### Prompt
Can you render the lines from the one containing "scrapers (193, 1509)" through the very last line, inclusive, as a JSON list of strings with one string per line and blank lines dropped?

### Dataset rows

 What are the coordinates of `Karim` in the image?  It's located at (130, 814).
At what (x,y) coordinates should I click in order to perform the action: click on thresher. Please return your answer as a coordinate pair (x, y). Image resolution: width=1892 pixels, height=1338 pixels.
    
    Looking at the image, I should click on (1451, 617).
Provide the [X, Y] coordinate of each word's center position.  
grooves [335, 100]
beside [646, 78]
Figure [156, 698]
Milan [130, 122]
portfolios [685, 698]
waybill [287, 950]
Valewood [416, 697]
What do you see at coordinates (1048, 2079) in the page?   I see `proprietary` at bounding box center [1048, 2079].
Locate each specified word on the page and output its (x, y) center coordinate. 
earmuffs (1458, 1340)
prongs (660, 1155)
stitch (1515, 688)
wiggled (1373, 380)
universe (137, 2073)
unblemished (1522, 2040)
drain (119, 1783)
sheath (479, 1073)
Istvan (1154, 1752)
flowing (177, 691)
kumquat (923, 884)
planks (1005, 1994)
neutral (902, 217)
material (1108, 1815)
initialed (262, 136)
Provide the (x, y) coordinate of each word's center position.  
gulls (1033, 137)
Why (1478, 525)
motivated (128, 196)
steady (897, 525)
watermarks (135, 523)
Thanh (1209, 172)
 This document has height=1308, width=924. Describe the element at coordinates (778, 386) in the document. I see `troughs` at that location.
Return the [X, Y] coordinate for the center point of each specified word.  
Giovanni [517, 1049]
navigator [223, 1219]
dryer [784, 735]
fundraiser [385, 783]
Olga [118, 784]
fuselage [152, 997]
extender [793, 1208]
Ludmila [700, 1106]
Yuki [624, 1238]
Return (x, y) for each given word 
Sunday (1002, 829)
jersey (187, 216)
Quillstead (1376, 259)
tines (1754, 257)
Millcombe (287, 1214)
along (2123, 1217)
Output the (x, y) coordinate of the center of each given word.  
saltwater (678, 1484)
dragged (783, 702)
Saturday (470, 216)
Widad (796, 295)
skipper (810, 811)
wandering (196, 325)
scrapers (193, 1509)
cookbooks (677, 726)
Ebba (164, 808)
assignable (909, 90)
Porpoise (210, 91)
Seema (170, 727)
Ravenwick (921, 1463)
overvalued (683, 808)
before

### Full solution
[
  "scrapers (193, 1509)",
  "cookbooks (677, 726)",
  "Ebba (164, 808)",
  "assignable (909, 90)",
  "Porpoise (210, 91)",
  "Seema (170, 727)",
  "Ravenwick (921, 1463)",
  "overvalued (683, 808)",
  "before"
]